> [Work item]: Among the entries that follow, locate the line with "JOY: HW-504 -> PS2" and the line with "SD pin CS: D8 -> D2". Output those lines and all lines in between, exactly, minus the pictures.

> [Input]:
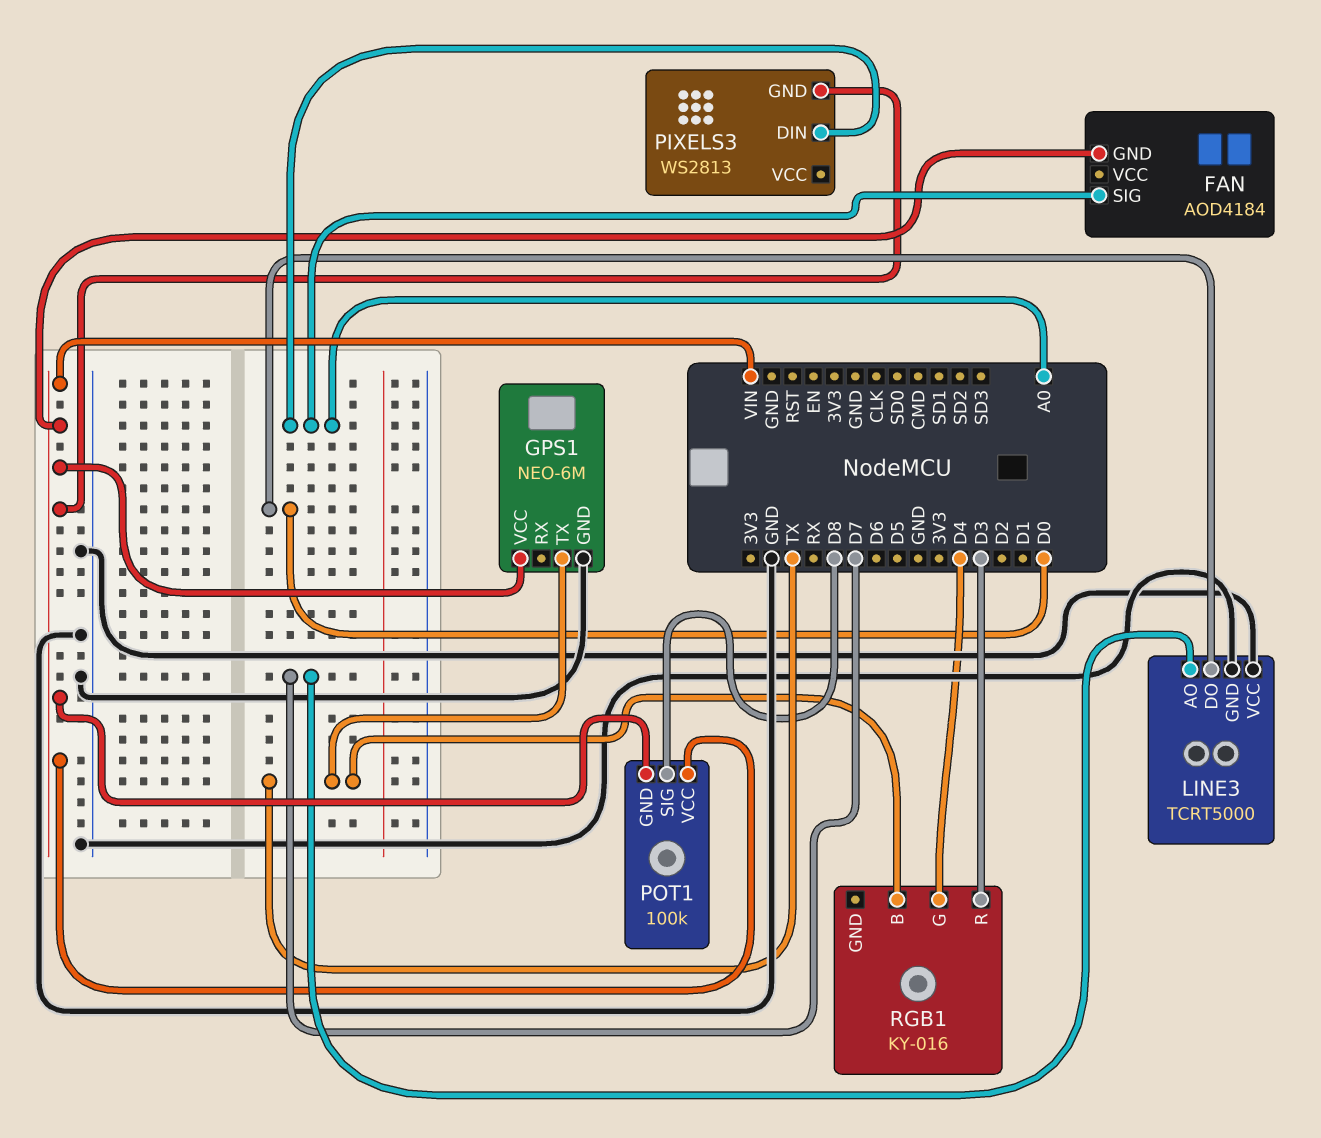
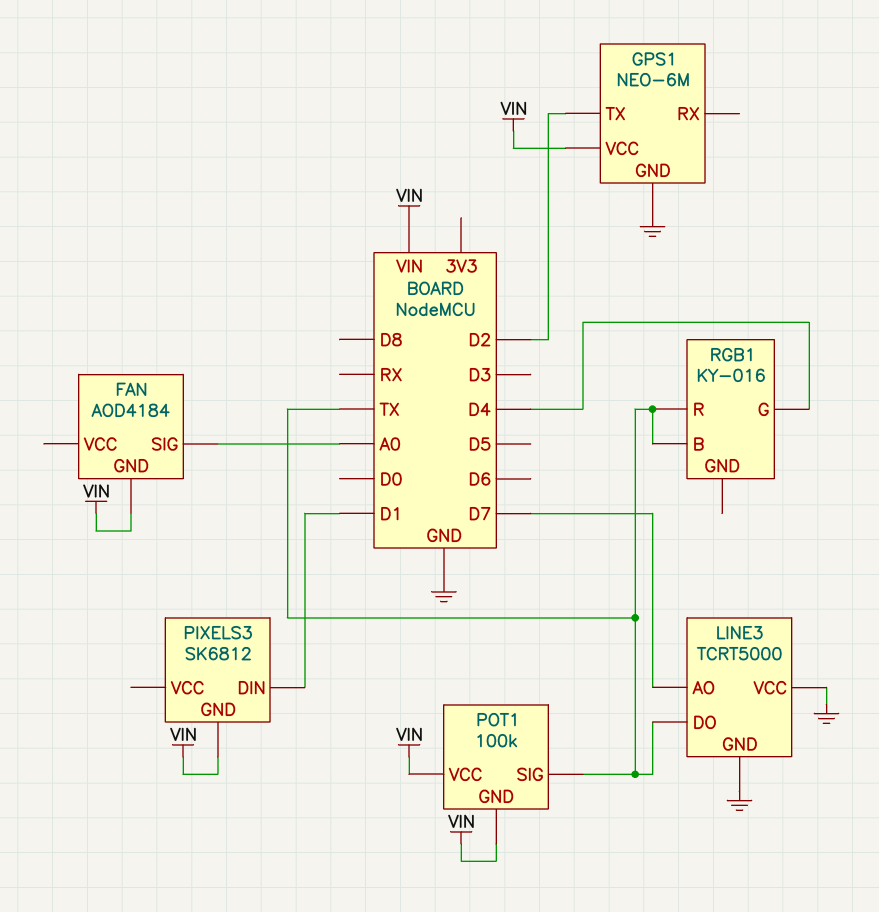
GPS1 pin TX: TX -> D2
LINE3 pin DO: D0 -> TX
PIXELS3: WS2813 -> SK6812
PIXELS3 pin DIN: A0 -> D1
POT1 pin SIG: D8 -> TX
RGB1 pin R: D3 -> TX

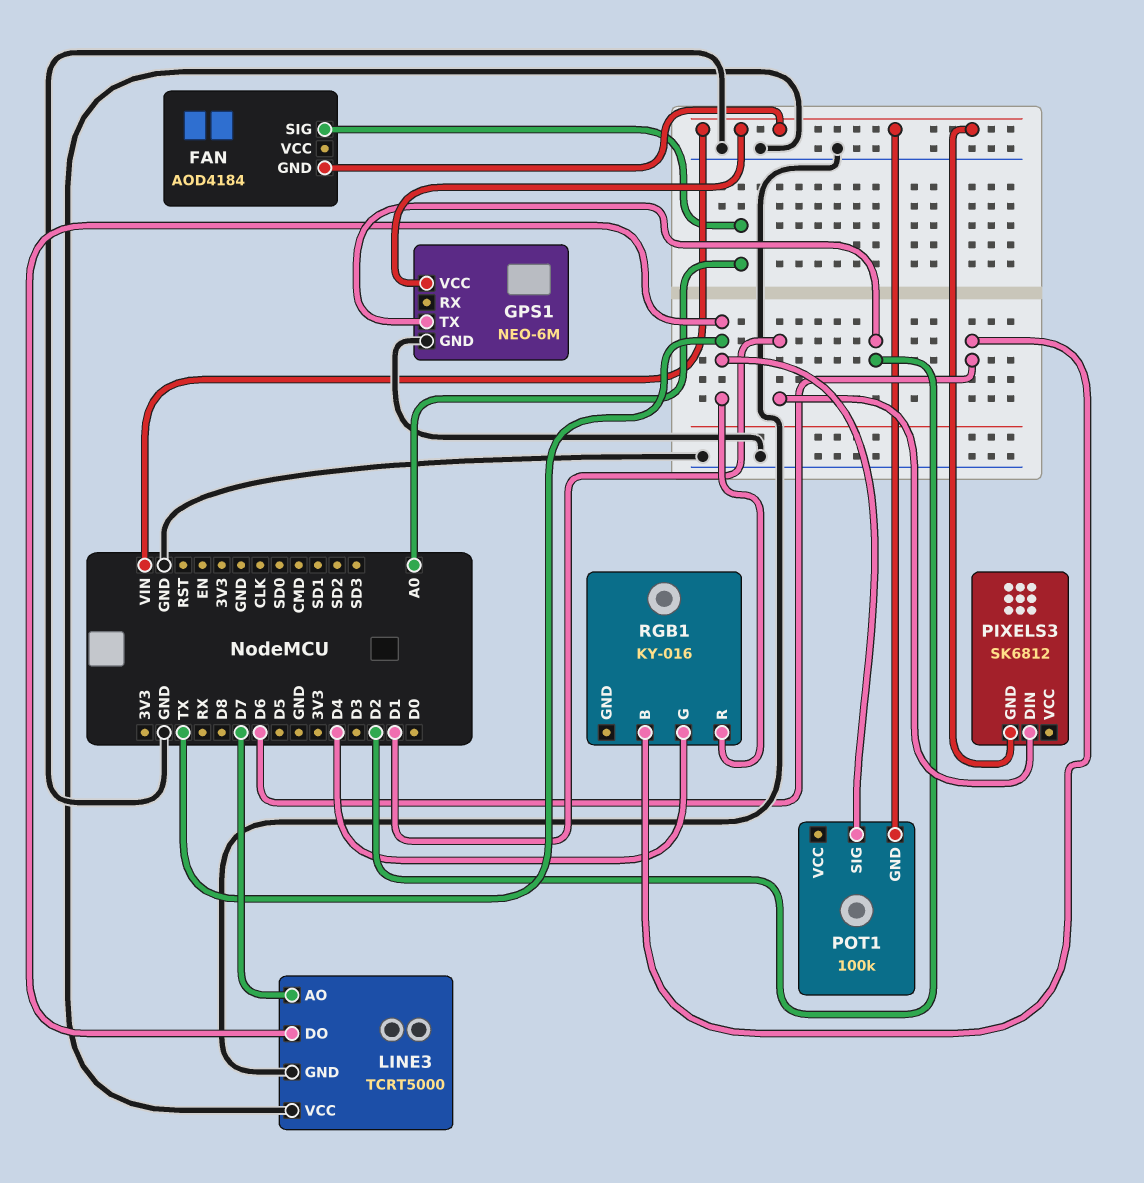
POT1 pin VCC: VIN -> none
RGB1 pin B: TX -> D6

---

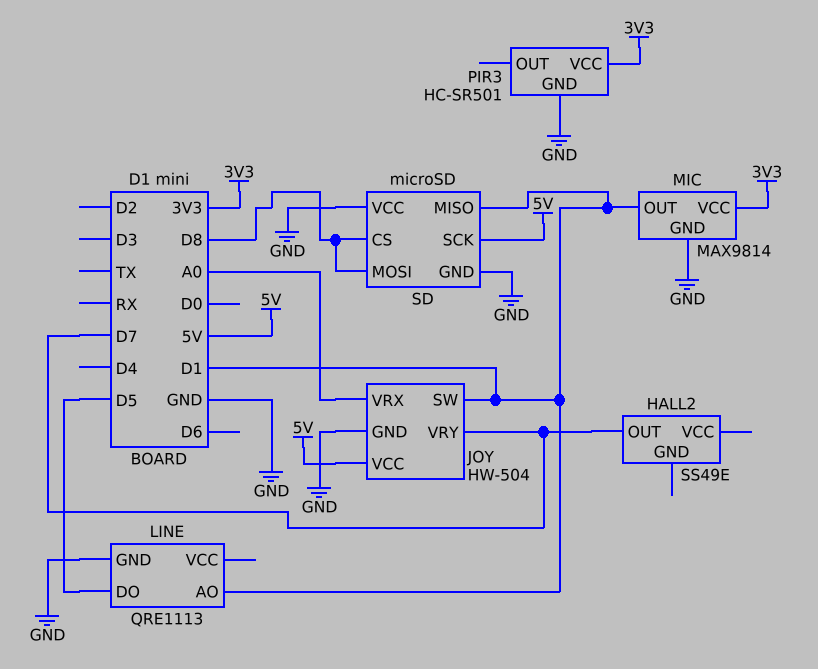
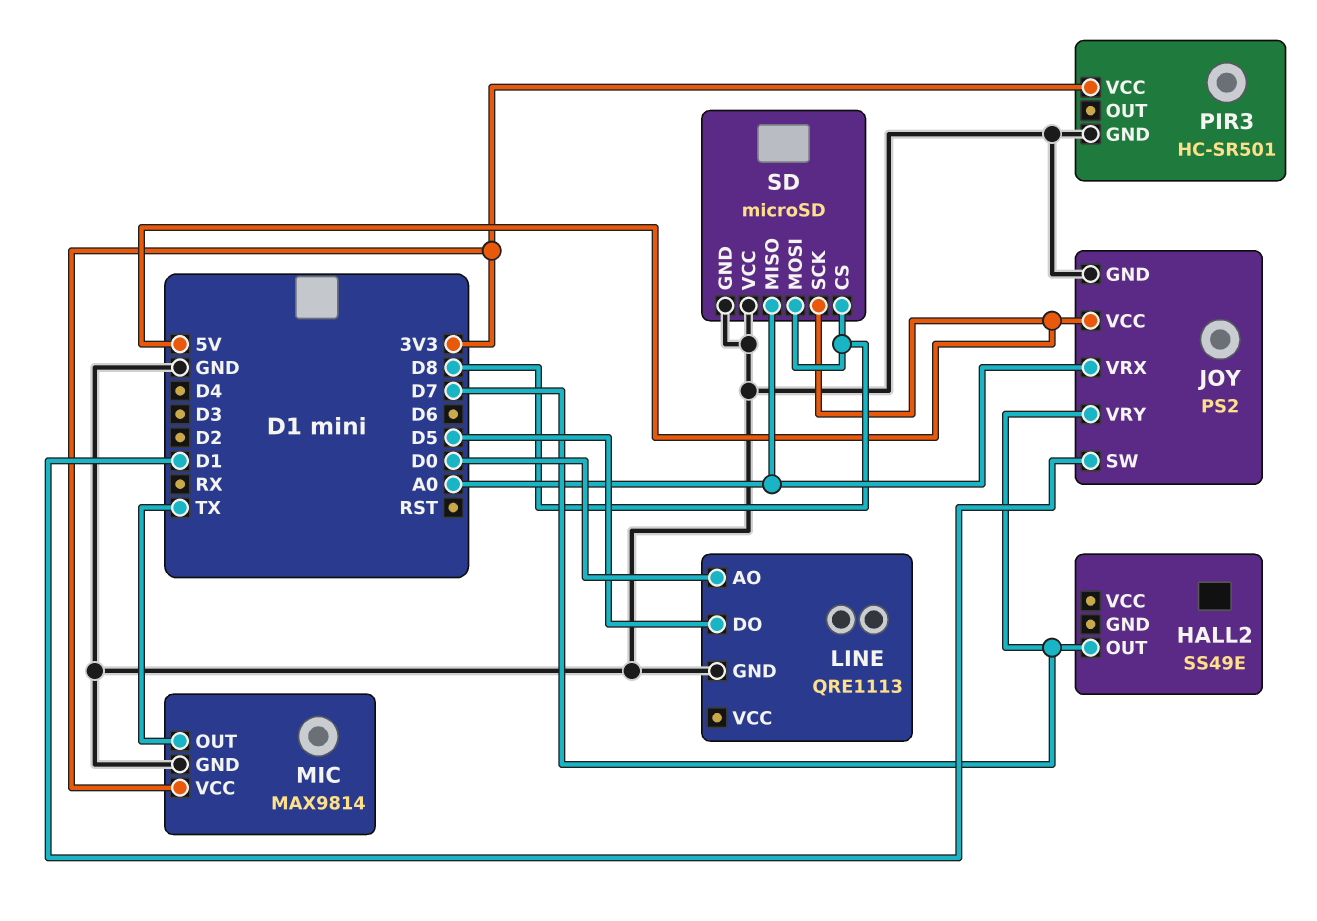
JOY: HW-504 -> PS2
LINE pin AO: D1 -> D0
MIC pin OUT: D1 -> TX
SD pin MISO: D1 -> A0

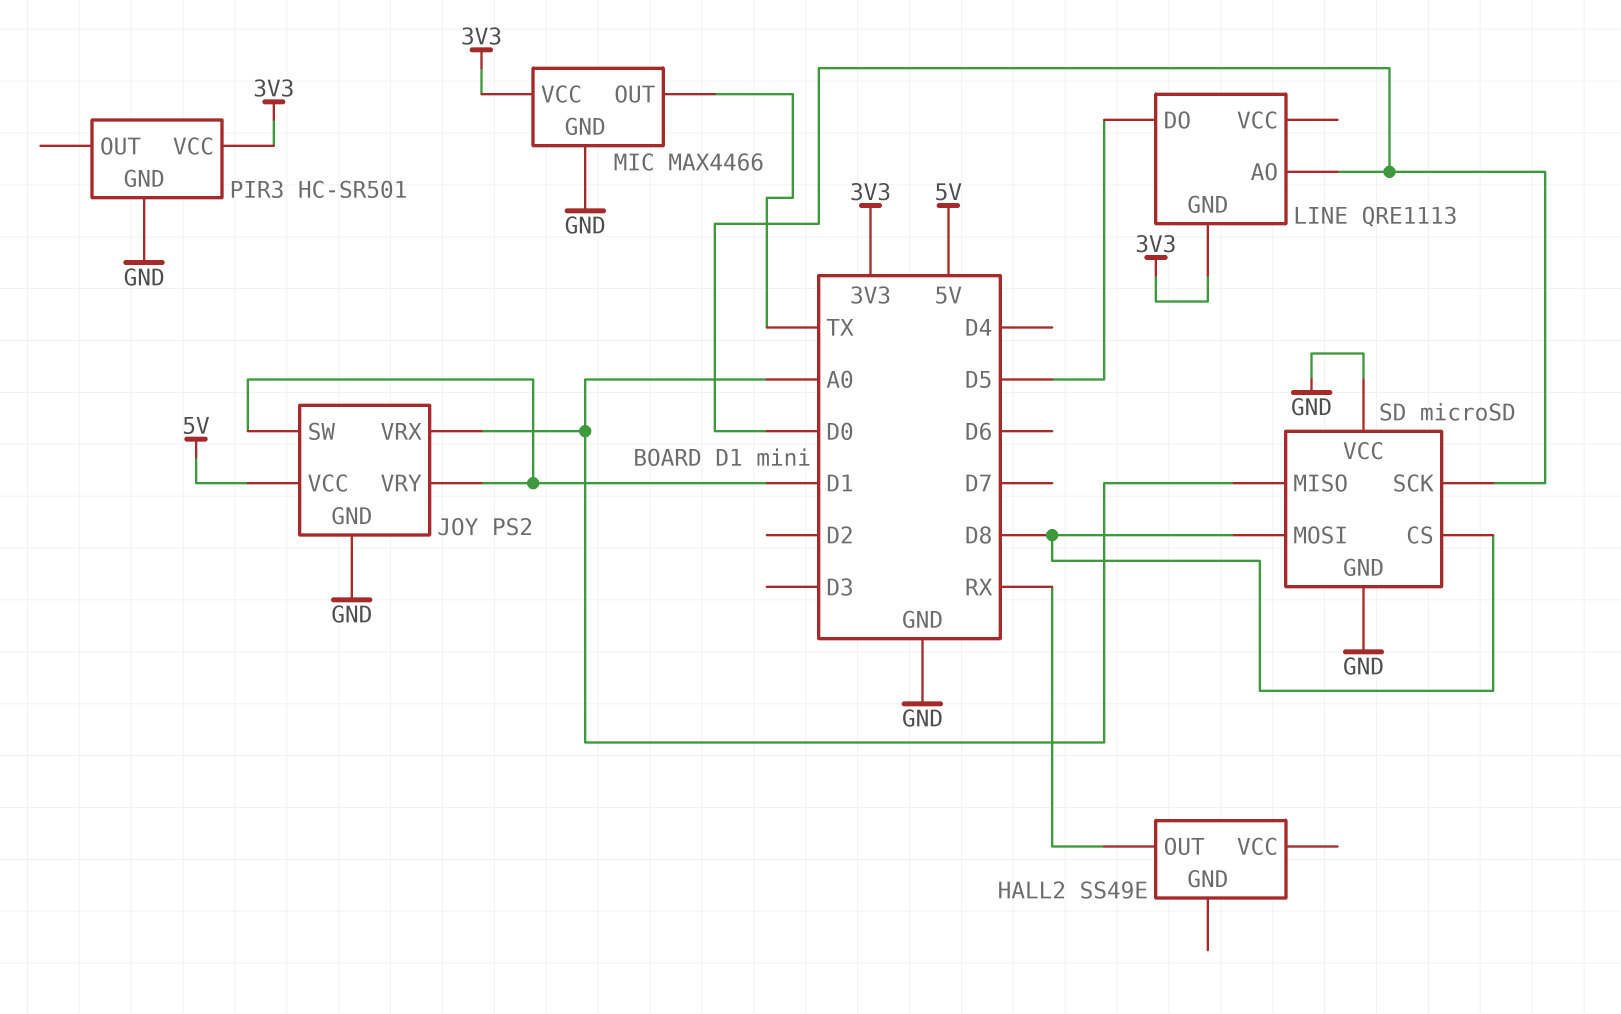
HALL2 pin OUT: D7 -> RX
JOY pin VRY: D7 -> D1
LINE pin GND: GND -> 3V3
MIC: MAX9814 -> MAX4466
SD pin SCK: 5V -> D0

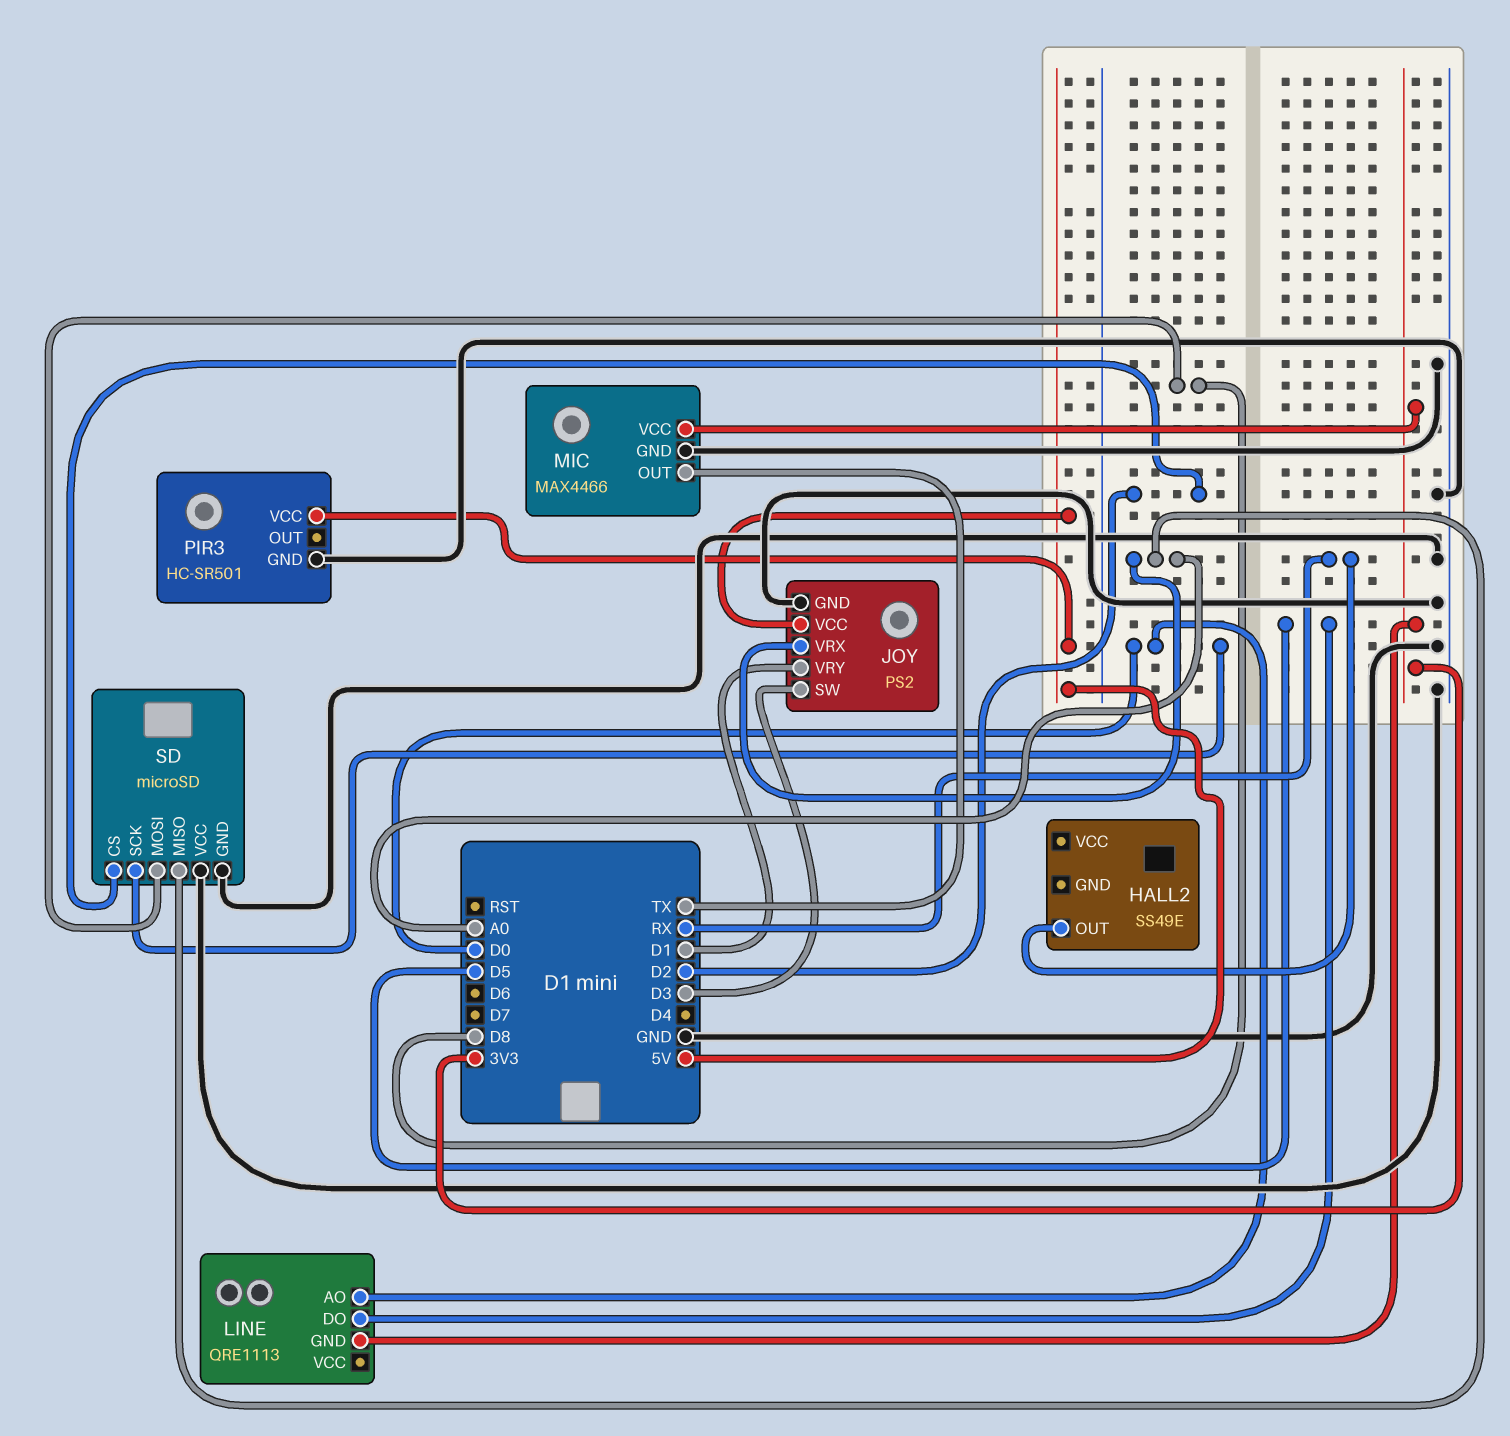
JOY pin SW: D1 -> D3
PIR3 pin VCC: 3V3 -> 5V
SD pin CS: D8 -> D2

> [Response]:
JOY: HW-504 -> PS2
LINE pin AO: D1 -> D0
MIC pin OUT: D1 -> TX
SD pin MISO: D1 -> A0

HALL2 pin OUT: D7 -> RX
JOY pin VRY: D7 -> D1
LINE pin GND: GND -> 3V3
MIC: MAX9814 -> MAX4466
SD pin SCK: 5V -> D0

JOY pin SW: D1 -> D3
PIR3 pin VCC: 3V3 -> 5V
SD pin CS: D8 -> D2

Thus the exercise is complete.